## SOURCE MATERIAL
···
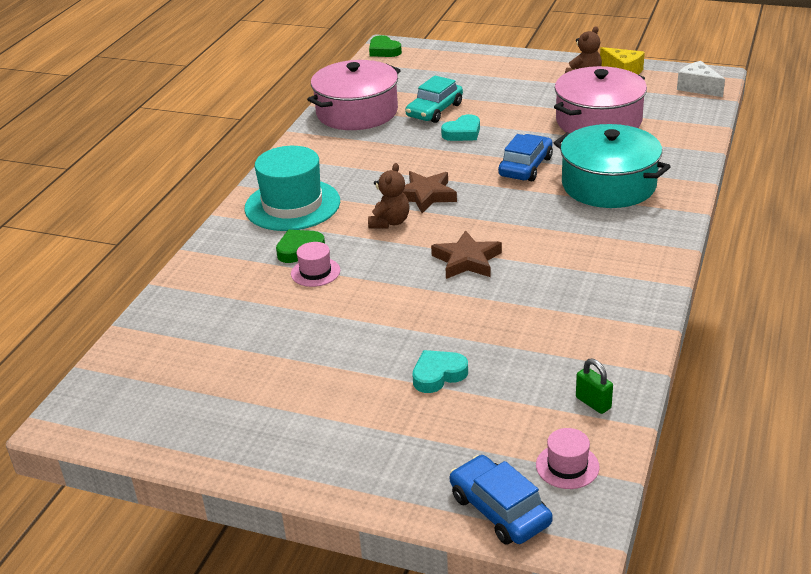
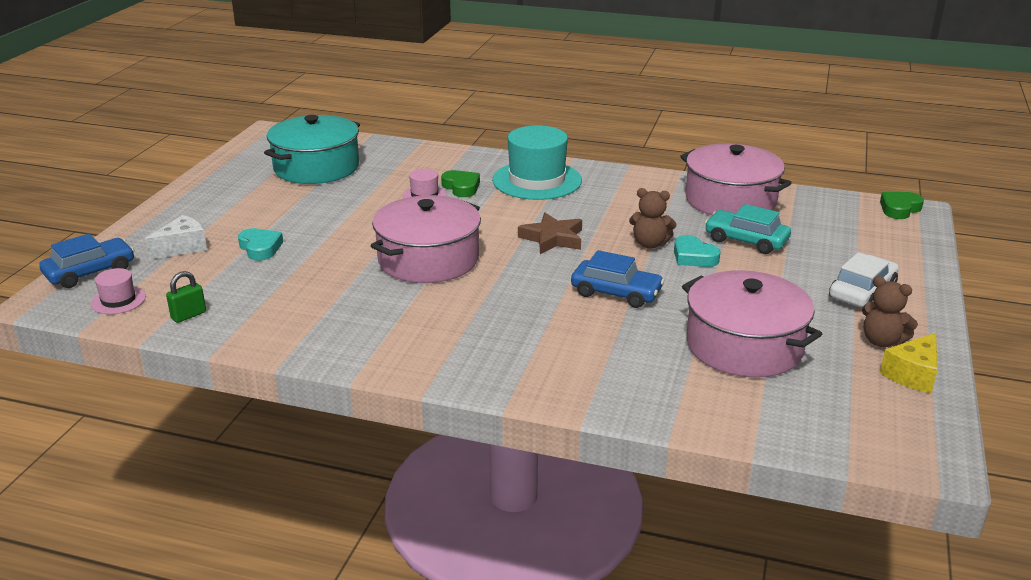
camera: 85 degrees right, 5 degrees down
brown teddy bear [368,163,410,228] -> brown teddy bear moved to [629,188,676,249]
brown star [431,230,502,279] -> pink pot [371,195,481,283]
turquoise pot [554,124,671,208] -> turquoise pot moved to [264,115,360,184]
white cheese [677,61,725,97] -> white cheese moved to [145,215,207,260]
none -> white car [829,252,899,307]

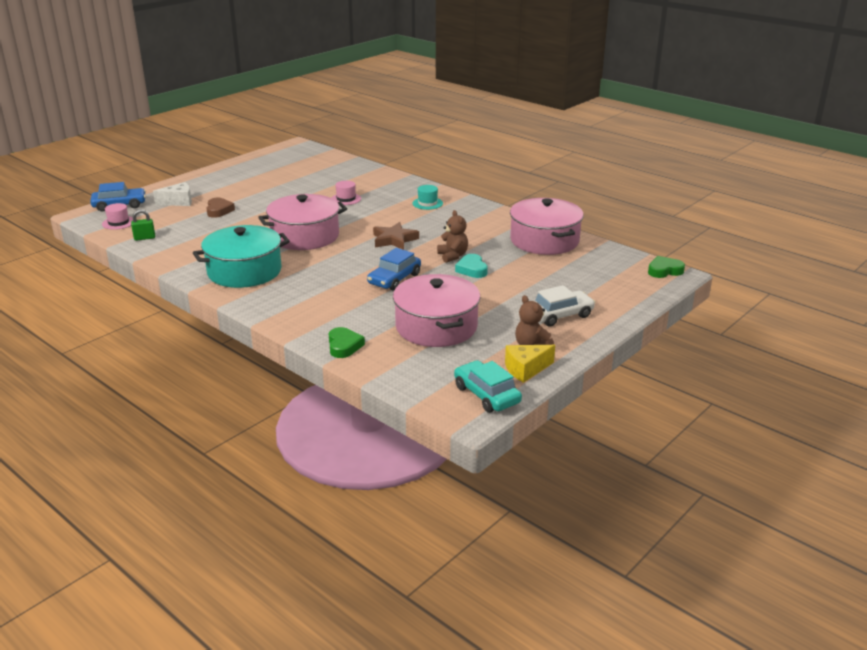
camera: 25 degrees right, 0 degrees up
turquoise heart [238,228,283,261] -> brown heart [206,198,235,218]
turquoise pot [264,115,360,184] -> turquoise pot moved to [193,225,290,288]
green heart [441,170,480,197] -> green heart moved to [329,327,365,358]
turquoise hat [492,125,582,200] -> turquoise hat [413,185,443,210], size x0.47
blue car [571,250,664,308] -> blue car turned 75 degrees clockwise [367,248,421,291]
brown teddy bear [629,188,676,249] -> brown teddy bear turned 150 degrees counterclockwise [437,210,468,263]
turquoise car [705,204,791,254] -> turquoise car moved to [454,360,522,413]

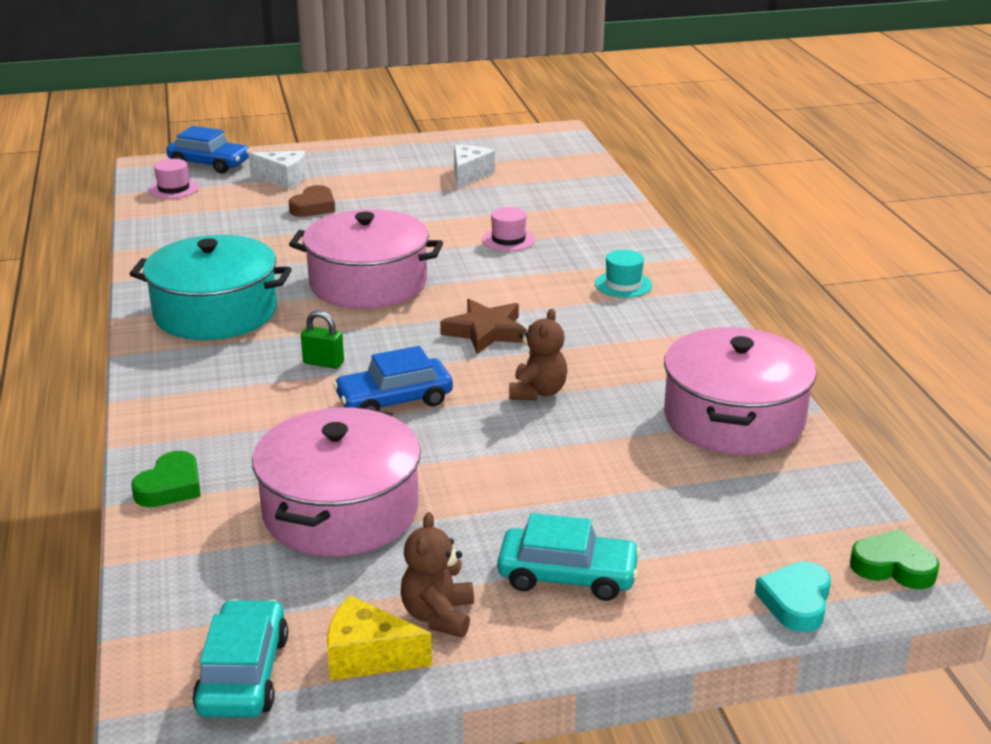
camera: 35 degrees right, 0 degrees up
green padlock [131,210,155,241] -> green padlock moved to [301,311,344,369]
turquoise heart [455,254,488,278] -> turquoise heart moved to [755,561,831,632]
white car [535,285,595,327] -> turquoise car [497,513,641,601]
none -> white cheese [454,145,495,189]

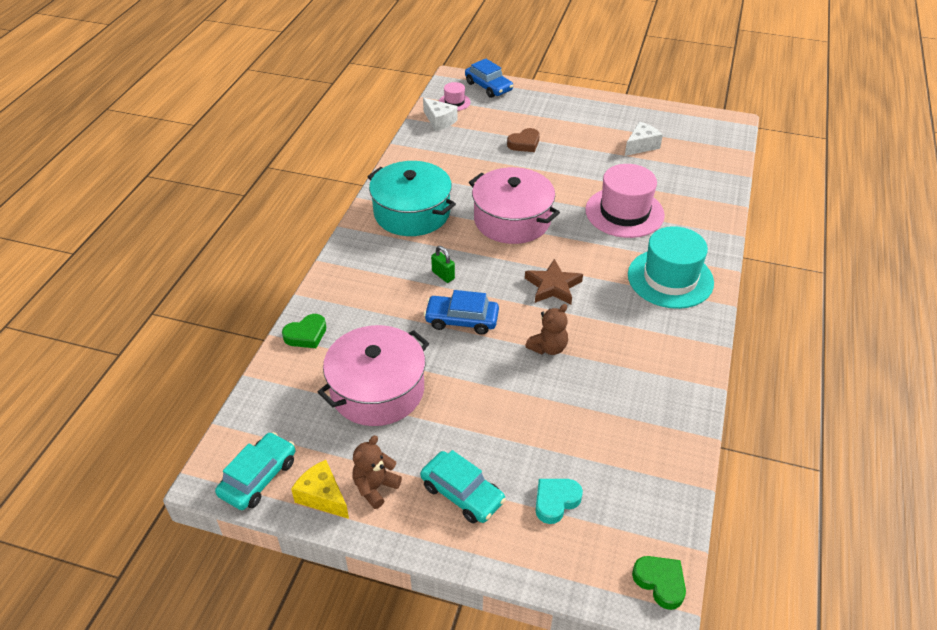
camera: 30 degrees right, 15 degrees up
white cheese [248,151,307,189] -> white cheese moved to [423,98,458,131]
pink hat [482,207,535,251] -> pink hat [585,164,665,238], size x2.12
turquoise hat [595,250,652,298] -> turquoise hat [628,226,714,309], size x2.12
pink pot [664,327,817,455] -> none
turquoise heart [755,561,831,632] -> turquoise heart moved to [535,479,583,524]

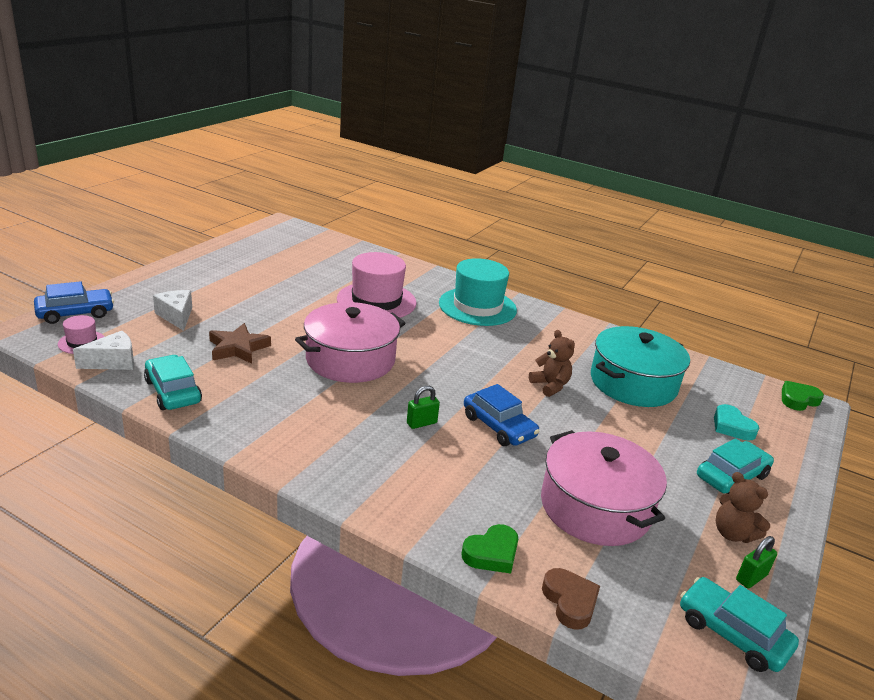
camera: 80 degrees left, 15 degrees down
green heart [282,314,326,348] -> green heart turned 75 degrees clockwise [461,524,518,574]
yellow cheese [291,460,349,519] -> green padlock [736,536,777,589]
turquoise pot [367,161,456,236] -> turquoise pot moved to [591,326,690,407]
blue car [424,290,499,335] -> blue car turned 60 degrees counterclockwise [464,384,540,446]
brown heart [507,128,540,152] -> brown heart moved to [542,568,600,630]
brown star [525,259,583,305] -> brown star moved to [209,323,271,364]
white cheese [625,122,663,156] -> white cheese moved to [153,290,192,331]
none -> turquoise car [144,355,202,410]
···
## TASK REQUIREMENTS
Make an exact copy of the lines above, beginning with the line with "white cheese [677,61,725,97]" and ending with the line with "turquoise pot [264,115,360,184]", and keep the pictures out of it.

## EXERCISE RESPONSE
white cheese [677,61,725,97] -> white cheese moved to [145,215,207,260]
none -> white car [829,252,899,307]

camera: 25 degrees right, 0 degrees up
turquoise heart [238,228,283,261] -> brown heart [206,198,235,218]
turquoise pot [264,115,360,184] -> turquoise pot moved to [193,225,290,288]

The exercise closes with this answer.